## Exercise objective
Please repeat the listing below in its entirety, exactly.

## Information provided
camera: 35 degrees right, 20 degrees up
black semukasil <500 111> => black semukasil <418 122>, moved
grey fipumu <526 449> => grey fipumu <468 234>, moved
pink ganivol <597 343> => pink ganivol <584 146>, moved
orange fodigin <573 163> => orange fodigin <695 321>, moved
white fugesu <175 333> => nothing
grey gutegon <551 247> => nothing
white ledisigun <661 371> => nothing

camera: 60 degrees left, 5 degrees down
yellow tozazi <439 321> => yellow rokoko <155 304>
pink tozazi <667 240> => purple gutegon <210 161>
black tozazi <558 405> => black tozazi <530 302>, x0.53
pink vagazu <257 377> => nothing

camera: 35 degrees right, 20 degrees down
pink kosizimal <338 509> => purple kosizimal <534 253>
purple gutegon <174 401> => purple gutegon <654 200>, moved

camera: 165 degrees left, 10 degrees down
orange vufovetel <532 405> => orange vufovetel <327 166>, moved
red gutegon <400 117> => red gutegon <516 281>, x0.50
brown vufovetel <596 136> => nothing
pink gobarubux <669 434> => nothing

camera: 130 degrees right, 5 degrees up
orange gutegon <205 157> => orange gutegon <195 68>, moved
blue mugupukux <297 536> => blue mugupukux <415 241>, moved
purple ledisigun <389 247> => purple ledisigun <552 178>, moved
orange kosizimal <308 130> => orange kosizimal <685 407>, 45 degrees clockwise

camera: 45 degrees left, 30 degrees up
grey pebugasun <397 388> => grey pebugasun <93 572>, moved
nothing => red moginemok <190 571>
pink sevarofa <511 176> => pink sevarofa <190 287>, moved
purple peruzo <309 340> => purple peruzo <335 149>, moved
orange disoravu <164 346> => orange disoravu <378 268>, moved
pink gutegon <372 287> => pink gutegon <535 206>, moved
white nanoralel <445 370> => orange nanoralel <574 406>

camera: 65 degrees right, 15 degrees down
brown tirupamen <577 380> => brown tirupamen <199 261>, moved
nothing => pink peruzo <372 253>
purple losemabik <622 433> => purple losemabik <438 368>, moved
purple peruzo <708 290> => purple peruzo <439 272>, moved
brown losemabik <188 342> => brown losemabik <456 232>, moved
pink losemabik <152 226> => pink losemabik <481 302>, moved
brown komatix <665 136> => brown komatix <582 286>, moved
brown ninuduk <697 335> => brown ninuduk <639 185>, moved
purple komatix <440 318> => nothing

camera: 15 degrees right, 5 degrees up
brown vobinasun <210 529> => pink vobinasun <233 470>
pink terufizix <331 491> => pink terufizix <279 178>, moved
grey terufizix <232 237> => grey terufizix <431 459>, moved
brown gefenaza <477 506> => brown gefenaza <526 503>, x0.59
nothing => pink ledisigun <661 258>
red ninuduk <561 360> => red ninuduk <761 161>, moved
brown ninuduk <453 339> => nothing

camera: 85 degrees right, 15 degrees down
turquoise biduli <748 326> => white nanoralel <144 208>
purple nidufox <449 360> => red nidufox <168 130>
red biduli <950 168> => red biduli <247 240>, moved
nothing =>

## Written solution
camera: 35 degrees right, 20 degrees up
black semukasil <500 111> => black semukasil <418 122>, moved
grey fipumu <526 449> => grey fipumu <468 234>, moved
pink ganivol <597 343> => pink ganivol <584 146>, moved
orange fodigin <573 163> => orange fodigin <695 321>, moved
white fugesu <175 333> => nothing
grey gutegon <551 247> => nothing
white ledisigun <661 371> => nothing

camera: 60 degrees left, 5 degrees down
yellow tozazi <439 321> => yellow rokoko <155 304>
pink tozazi <667 240> => purple gutegon <210 161>
black tozazi <558 405> => black tozazi <530 302>, x0.53
pink vagazu <257 377> => nothing

camera: 35 degrees right, 20 degrees down
pink kosizimal <338 509> => purple kosizimal <534 253>
purple gutegon <174 401> => purple gutegon <654 200>, moved

camera: 165 degrees left, 10 degrees down
orange vufovetel <532 405> => orange vufovetel <327 166>, moved
red gutegon <400 117> => red gutegon <516 281>, x0.50
brown vufovetel <596 136> => nothing
pink gobarubux <669 434> => nothing

camera: 130 degrees right, 5 degrees up
orange gutegon <205 157> => orange gutegon <195 68>, moved
blue mugupukux <297 536> => blue mugupukux <415 241>, moved
purple ledisigun <389 247> => purple ledisigun <552 178>, moved
orange kosizimal <308 130> => orange kosizimal <685 407>, 45 degrees clockwise

camera: 45 degrees left, 30 degrees up
grey pebugasun <397 388> => grey pebugasun <93 572>, moved
nothing => red moginemok <190 571>
pink sevarofa <511 176> => pink sevarofa <190 287>, moved
purple peruzo <309 340> => purple peruzo <335 149>, moved
orange disoravu <164 346> => orange disoravu <378 268>, moved
pink gutegon <372 287> => pink gutegon <535 206>, moved
white nanoralel <445 370> => orange nanoralel <574 406>

camera: 65 degrees right, 15 degrees down
brown tirupamen <577 380> => brown tirupamen <199 261>, moved
nothing => pink peruzo <372 253>
purple losemabik <622 433> => purple losemabik <438 368>, moved
purple peruzo <708 290> => purple peruzo <439 272>, moved
brown losemabik <188 342> => brown losemabik <456 232>, moved
pink losemabik <152 226> => pink losemabik <481 302>, moved
brown komatix <665 136> => brown komatix <582 286>, moved
brown ninuduk <697 335> => brown ninuduk <639 185>, moved
purple komatix <440 318> => nothing

camera: 15 degrees right, 5 degrees up
brown vobinasun <210 529> => pink vobinasun <233 470>
pink terufizix <331 491> => pink terufizix <279 178>, moved
grey terufizix <232 237> => grey terufizix <431 459>, moved
brown gefenaza <477 506> => brown gefenaza <526 503>, x0.59
nothing => pink ledisigun <661 258>
red ninuduk <561 360> => red ninuduk <761 161>, moved
brown ninuduk <453 339> => nothing

camera: 85 degrees right, 15 degrees down
turquoise biduli <748 326> => white nanoralel <144 208>
purple nidufox <449 360> => red nidufox <168 130>
red biduli <950 168> => red biduli <247 240>, moved
nothing =>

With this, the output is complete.